EXERCISE: Which of the lines in the data mention the string "plus"? List them all.

RECORD EXTRACTS:
----

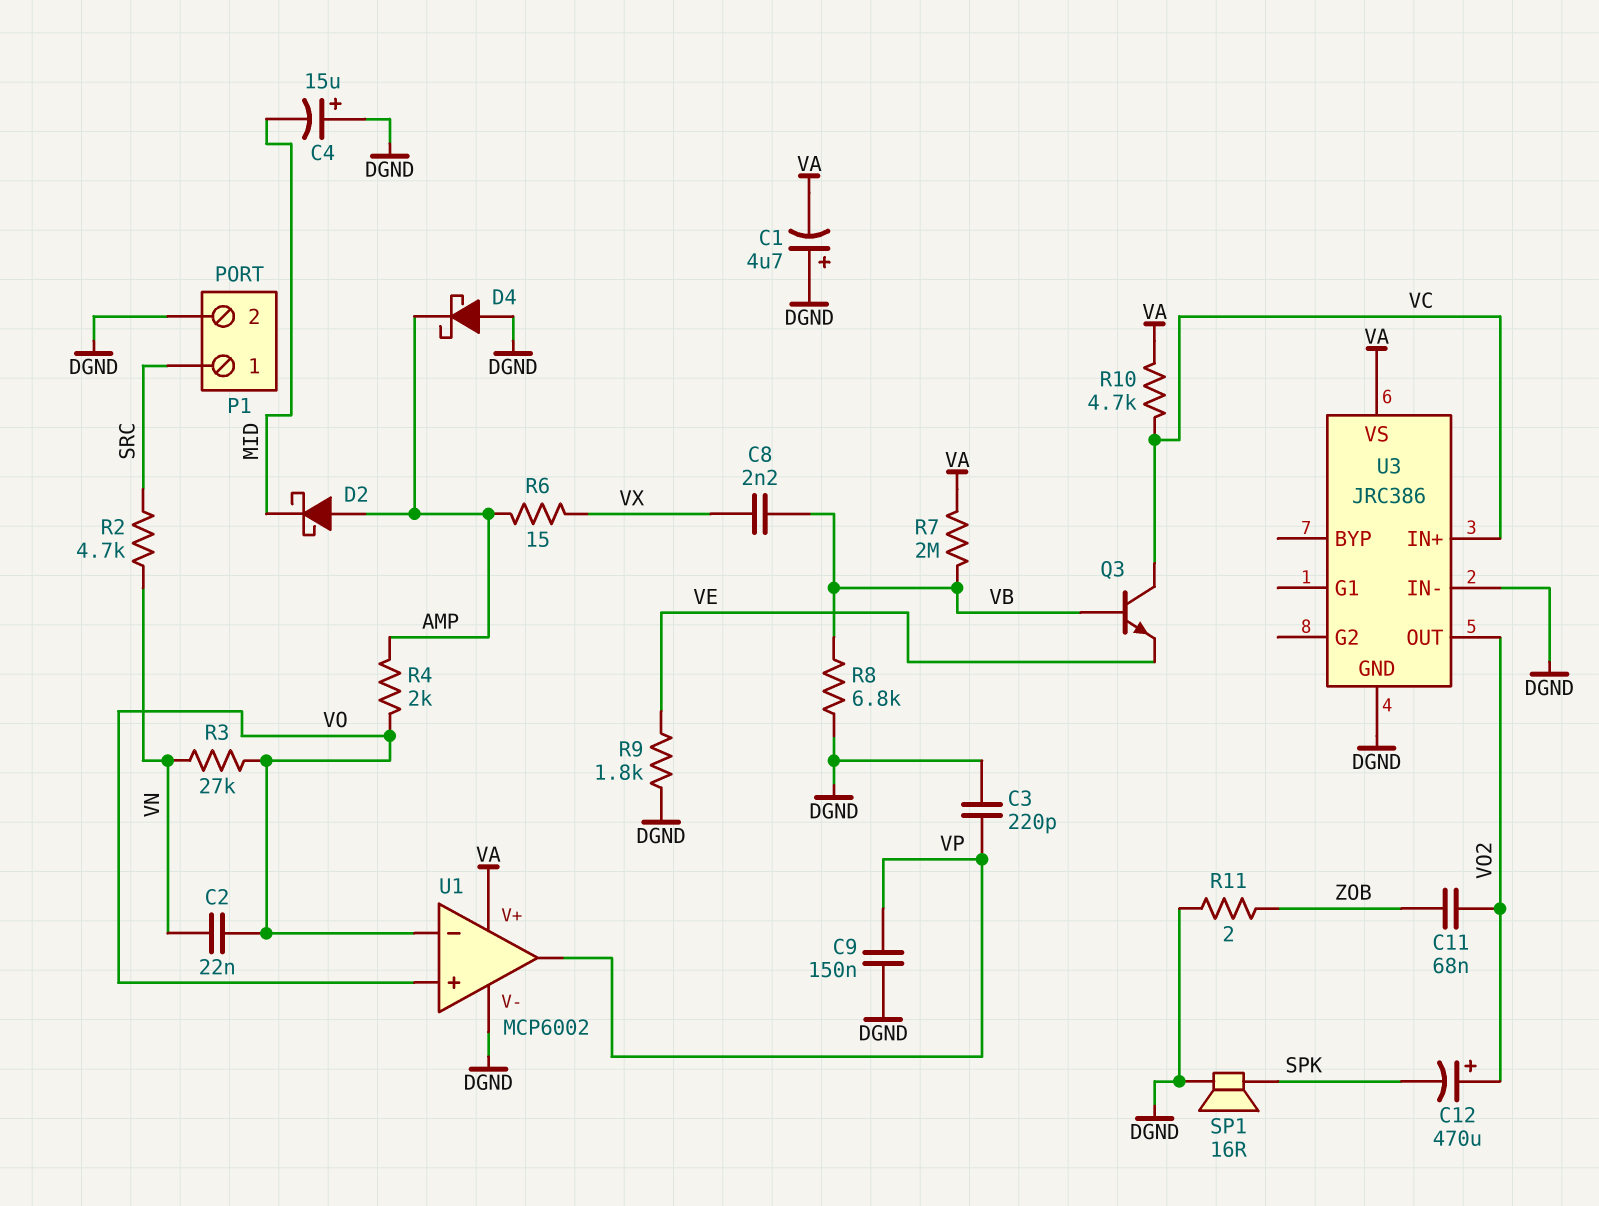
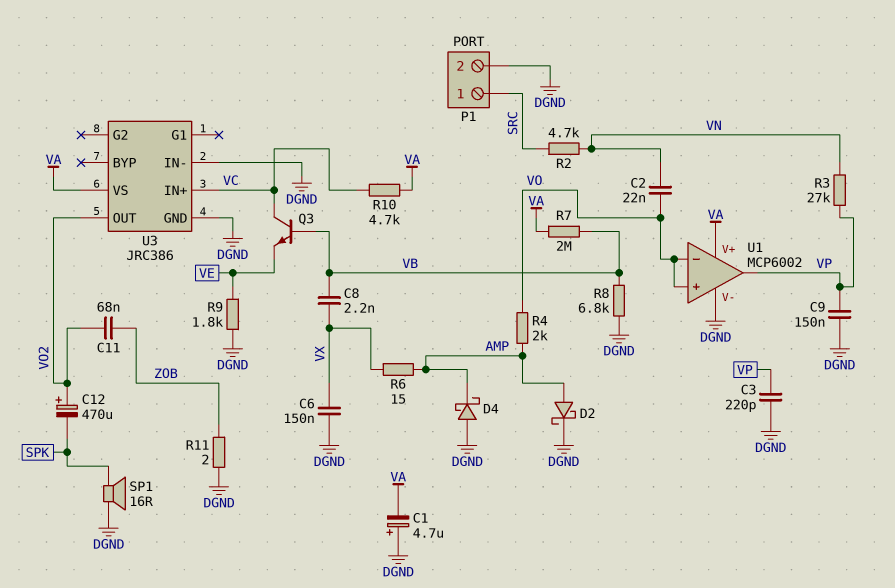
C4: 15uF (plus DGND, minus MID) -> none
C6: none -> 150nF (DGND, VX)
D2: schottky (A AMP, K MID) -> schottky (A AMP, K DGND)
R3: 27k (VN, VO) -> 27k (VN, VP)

----

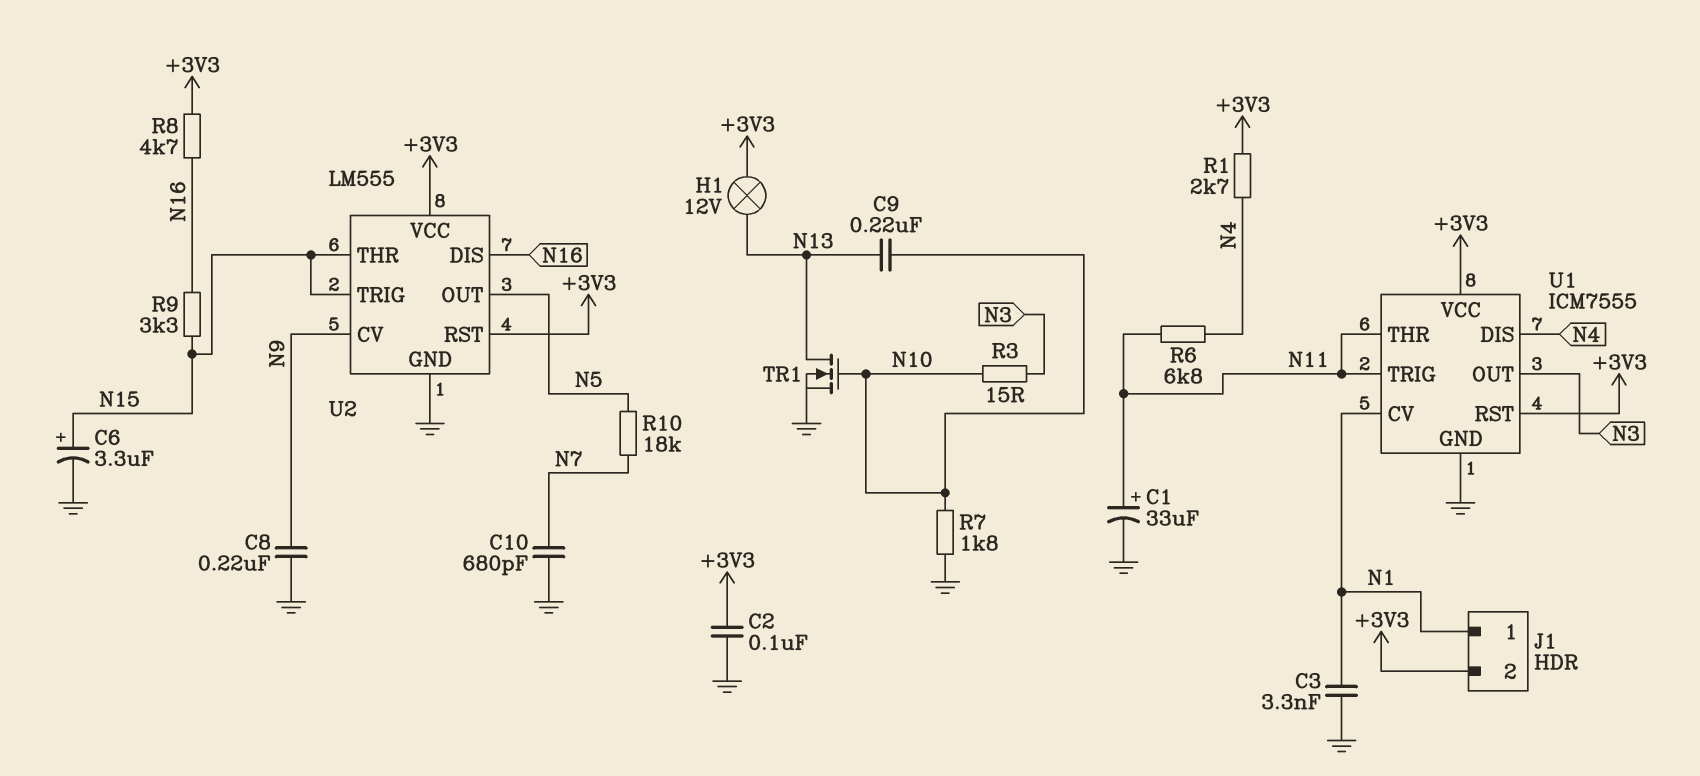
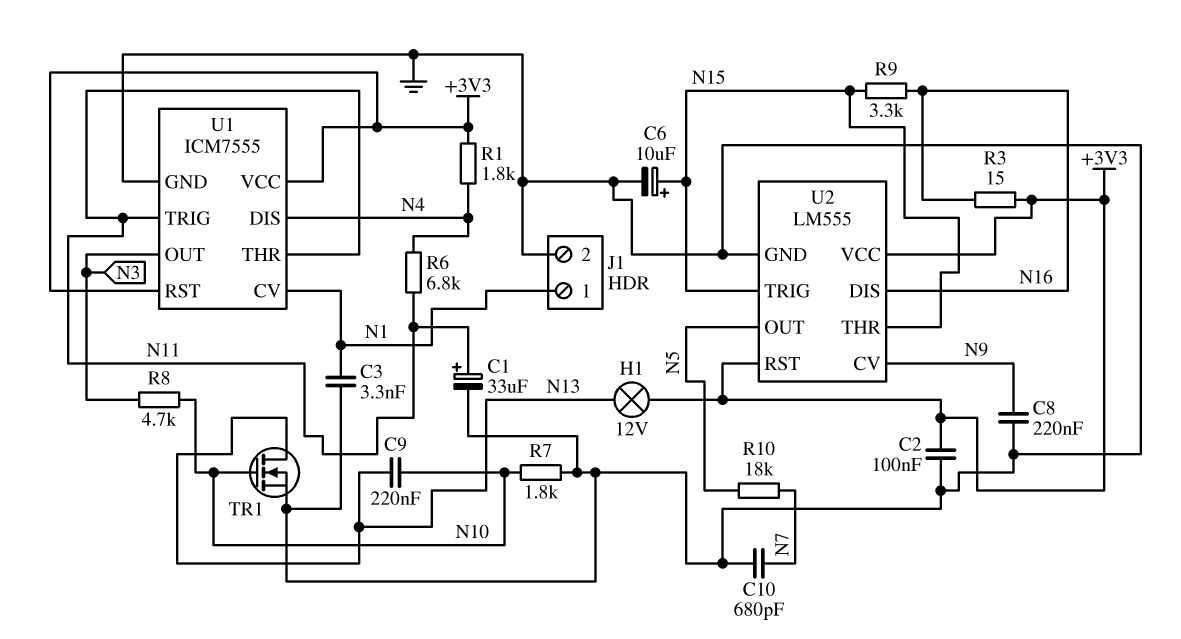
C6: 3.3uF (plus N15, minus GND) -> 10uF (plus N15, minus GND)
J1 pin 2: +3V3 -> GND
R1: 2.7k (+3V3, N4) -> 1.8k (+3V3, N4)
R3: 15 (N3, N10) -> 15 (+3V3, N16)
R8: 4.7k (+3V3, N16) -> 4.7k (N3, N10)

----

RESPONSE TO THE TASK:
C4: 15uF (plus DGND, minus MID) -> none
C6: 3.3uF (plus N15, minus GND) -> 10uF (plus N15, minus GND)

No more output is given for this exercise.